• _ACTIVITY_: When you write out the entries, keep every line exactly as it appears.

• _THE RECORDS_:
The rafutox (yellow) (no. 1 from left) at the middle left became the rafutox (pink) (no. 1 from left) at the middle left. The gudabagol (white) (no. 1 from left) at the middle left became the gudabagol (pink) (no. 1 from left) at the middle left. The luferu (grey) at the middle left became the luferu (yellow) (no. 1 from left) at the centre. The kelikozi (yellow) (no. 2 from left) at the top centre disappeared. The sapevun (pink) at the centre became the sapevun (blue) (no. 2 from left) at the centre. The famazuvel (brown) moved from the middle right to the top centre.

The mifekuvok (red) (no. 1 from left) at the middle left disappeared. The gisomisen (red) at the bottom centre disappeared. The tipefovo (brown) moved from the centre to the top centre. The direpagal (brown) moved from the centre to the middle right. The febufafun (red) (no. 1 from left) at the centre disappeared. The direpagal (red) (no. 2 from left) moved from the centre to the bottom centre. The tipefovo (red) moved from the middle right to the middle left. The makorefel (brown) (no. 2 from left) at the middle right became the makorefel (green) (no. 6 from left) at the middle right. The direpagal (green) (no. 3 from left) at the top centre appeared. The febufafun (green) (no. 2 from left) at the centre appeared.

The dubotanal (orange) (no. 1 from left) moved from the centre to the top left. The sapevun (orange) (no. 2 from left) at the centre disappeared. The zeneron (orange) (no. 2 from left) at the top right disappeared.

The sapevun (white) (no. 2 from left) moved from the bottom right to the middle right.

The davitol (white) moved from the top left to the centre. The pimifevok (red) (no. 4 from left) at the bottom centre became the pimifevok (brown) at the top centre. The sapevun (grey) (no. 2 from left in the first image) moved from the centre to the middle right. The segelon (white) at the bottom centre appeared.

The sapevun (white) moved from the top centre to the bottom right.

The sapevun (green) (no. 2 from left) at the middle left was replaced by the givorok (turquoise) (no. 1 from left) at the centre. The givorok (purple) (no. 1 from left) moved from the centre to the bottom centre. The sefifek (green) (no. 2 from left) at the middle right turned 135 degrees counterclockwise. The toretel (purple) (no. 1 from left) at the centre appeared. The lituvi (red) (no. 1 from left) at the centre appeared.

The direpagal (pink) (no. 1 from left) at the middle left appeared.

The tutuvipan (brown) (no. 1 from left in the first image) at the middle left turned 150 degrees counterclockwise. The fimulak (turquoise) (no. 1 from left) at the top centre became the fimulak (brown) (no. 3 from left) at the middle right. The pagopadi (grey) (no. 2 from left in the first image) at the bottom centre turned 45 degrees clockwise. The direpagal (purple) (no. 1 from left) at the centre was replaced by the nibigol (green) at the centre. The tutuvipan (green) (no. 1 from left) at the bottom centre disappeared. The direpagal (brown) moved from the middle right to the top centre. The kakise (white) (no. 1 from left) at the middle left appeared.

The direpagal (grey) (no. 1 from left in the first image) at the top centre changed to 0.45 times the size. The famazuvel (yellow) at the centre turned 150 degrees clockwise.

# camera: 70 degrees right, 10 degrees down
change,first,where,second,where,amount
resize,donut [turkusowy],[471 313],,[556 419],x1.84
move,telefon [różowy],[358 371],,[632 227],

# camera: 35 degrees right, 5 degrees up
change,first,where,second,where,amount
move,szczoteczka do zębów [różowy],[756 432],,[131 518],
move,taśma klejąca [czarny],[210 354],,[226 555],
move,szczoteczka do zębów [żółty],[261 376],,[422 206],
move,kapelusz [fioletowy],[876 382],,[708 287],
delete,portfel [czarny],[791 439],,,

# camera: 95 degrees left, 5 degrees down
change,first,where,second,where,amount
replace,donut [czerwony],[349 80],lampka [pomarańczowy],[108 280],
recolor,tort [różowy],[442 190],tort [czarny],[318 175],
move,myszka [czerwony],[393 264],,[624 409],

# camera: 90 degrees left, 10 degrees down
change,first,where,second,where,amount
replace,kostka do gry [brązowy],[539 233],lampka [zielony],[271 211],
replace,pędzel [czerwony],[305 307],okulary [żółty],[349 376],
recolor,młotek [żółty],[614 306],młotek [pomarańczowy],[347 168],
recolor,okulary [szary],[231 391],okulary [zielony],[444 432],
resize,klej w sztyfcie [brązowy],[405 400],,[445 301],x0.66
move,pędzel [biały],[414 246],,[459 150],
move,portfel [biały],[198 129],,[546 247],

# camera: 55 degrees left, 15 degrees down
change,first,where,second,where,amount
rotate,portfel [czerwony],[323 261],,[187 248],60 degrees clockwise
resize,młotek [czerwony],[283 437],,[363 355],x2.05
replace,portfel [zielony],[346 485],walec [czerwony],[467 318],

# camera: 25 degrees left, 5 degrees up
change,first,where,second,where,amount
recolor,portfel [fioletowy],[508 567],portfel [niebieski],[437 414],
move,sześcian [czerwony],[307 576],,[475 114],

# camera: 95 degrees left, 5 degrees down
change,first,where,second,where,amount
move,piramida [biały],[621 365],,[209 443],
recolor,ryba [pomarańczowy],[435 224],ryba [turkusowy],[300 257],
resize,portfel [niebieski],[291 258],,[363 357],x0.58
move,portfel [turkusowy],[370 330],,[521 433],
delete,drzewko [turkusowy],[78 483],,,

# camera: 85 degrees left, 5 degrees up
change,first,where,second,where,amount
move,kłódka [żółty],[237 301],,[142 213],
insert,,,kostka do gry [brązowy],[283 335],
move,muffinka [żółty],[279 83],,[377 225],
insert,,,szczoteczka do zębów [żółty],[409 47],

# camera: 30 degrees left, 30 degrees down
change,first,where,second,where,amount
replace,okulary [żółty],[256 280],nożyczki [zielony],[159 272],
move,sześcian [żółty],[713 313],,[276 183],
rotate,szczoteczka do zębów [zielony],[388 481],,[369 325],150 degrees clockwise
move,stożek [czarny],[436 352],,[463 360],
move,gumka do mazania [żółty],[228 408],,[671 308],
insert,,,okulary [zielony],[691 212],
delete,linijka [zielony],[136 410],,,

• _EXERCISE SOLUTION_:
The rafutox (yellow) (no. 1 from left) at the middle left became the rafutox (pink) (no. 1 from left) at the middle left. The gudabagol (white) (no. 1 from left) at the middle left became the gudabagol (pink) (no. 1 from left) at the middle left. The luferu (grey) at the middle left became the luferu (yellow) (no. 1 from left) at the centre. The kelikozi (yellow) (no. 2 from left) at the top centre disappeared. The sapevun (pink) at the centre became the sapevun (blue) (no. 2 from left) at the centre. The famazuvel (brown) moved from the middle right to the top centre.

The mifekuvok (red) (no. 1 from left) at the middle left disappeared. The gisomisen (red) at the bottom centre disappeared. The tipefovo (brown) moved from the centre to the top centre. The direpagal (brown) moved from the centre to the middle right. The febufafun (red) (no. 1 from left) at the centre disappeared. The direpagal (red) (no. 2 from left) moved from the centre to the bottom centre. The tipefovo (red) moved from the middle right to the middle left. The makorefel (brown) (no. 2 from left) at the middle right became the makorefel (green) (no. 6 from left) at the middle right. The direpagal (green) (no. 3 from left) at the top centre appeared. The febufafun (green) (no. 2 from left) at the centre appeared.

The dubotanal (orange) (no. 1 from left) moved from the centre to the top left. The sapevun (orange) (no. 2 from left) at the centre disappeared. The zeneron (orange) (no. 2 from left) at the top right disappeared.

The sapevun (white) (no. 2 from left) moved from the bottom right to the middle right.

The davitol (white) moved from the top left to the centre. The pimifevok (red) (no. 4 from left) at the bottom centre became the pimifevok (brown) at the top centre. The sapevun (grey) (no. 2 from left in the first image) moved from the centre to the middle right. The segelon (white) at the bottom centre appeared.

The sapevun (white) moved from the top centre to the bottom right.

The sapevun (green) (no. 2 from left) at the middle left was replaced by the givorok (turquoise) (no. 1 from left) at the centre. The givorok (purple) (no. 1 from left) moved from the centre to the bottom centre. The sefifek (green) (no. 2 from left) at the middle right turned 135 degrees counterclockwise. The toretel (purple) (no. 1 from left) at the centre appeared. The lituvi (red) (no. 1 from left) at the centre appeared.

The direpagal (pink) (no. 1 from left) at the middle left appeared.

The tutuvipan (brown) (no. 1 from left in the first image) at the middle left turned 150 degrees counterclockwise. The fimulak (turquoise) (no. 1 from left) at the top centre became the fimulak (brown) (no. 3 from left) at the middle right. The pagopadi (grey) (no. 2 from left in the first image) at the bottom centre turned 45 degrees clockwise. The direpagal (purple) (no. 1 from left) at the centre was replaced by the nibigol (green) at the centre. The tutuvipan (green) (no. 1 from left) at the bottom centre disappeared. The direpagal (brown) moved from the middle right to the top centre. The kakise (white) (no. 1 from left) at the middle left appeared.

The direpagal (grey) (no. 1 from left in the first image) at the top centre changed to 0.45 times the size. The famazuvel (yellow) at the centre turned 150 degrees clockwise.

# camera: 70 degrees right, 10 degrees down
change,first,where,second,where,amount
resize,donut [turkusowy],[471 313],,[556 419],x1.84
move,telefon [różowy],[358 371],,[632 227],

# camera: 35 degrees right, 5 degrees up
change,first,where,second,where,amount
move,szczoteczka do zębów [różowy],[756 432],,[131 518],
move,taśma klejąca [czarny],[210 354],,[226 555],
move,szczoteczka do zębów [żółty],[261 376],,[422 206],
move,kapelusz [fioletowy],[876 382],,[708 287],
delete,portfel [czarny],[791 439],,,

# camera: 95 degrees left, 5 degrees down
change,first,where,second,where,amount
replace,donut [czerwony],[349 80],lampka [pomarańczowy],[108 280],
recolor,tort [różowy],[442 190],tort [czarny],[318 175],
move,myszka [czerwony],[393 264],,[624 409],

# camera: 90 degrees left, 10 degrees down
change,first,where,second,where,amount
replace,kostka do gry [brązowy],[539 233],lampka [zielony],[271 211],
replace,pędzel [czerwony],[305 307],okulary [żółty],[349 376],
recolor,młotek [żółty],[614 306],młotek [pomarańczowy],[347 168],
recolor,okulary [szary],[231 391],okulary [zielony],[444 432],
resize,klej w sztyfcie [brązowy],[405 400],,[445 301],x0.66
move,pędzel [biały],[414 246],,[459 150],
move,portfel [biały],[198 129],,[546 247],

# camera: 55 degrees left, 15 degrees down
change,first,where,second,where,amount
rotate,portfel [czerwony],[323 261],,[187 248],60 degrees clockwise
resize,młotek [czerwony],[283 437],,[363 355],x2.05
replace,portfel [zielony],[346 485],walec [czerwony],[467 318],

# camera: 25 degrees left, 5 degrees up
change,first,where,second,where,amount
recolor,portfel [fioletowy],[508 567],portfel [niebieski],[437 414],
move,sześcian [czerwony],[307 576],,[475 114],

# camera: 95 degrees left, 5 degrees down
change,first,where,second,where,amount
move,piramida [biały],[621 365],,[209 443],
recolor,ryba [pomarańczowy],[435 224],ryba [turkusowy],[300 257],
resize,portfel [niebieski],[291 258],,[363 357],x0.58
move,portfel [turkusowy],[370 330],,[521 433],
delete,drzewko [turkusowy],[78 483],,,

# camera: 85 degrees left, 5 degrees up
change,first,where,second,where,amount
move,kłódka [żółty],[237 301],,[142 213],
insert,,,kostka do gry [brązowy],[283 335],
move,muffinka [żółty],[279 83],,[377 225],
insert,,,szczoteczka do zębów [żółty],[409 47],

# camera: 30 degrees left, 30 degrees down
change,first,where,second,where,amount
replace,okulary [żółty],[256 280],nożyczki [zielony],[159 272],
move,sześcian [żółty],[713 313],,[276 183],
rotate,szczoteczka do zębów [zielony],[388 481],,[369 325],150 degrees clockwise
move,stożek [czarny],[436 352],,[463 360],
move,gumka do mazania [żółty],[228 408],,[671 308],
insert,,,okulary [zielony],[691 212],
delete,linijka [zielony],[136 410],,,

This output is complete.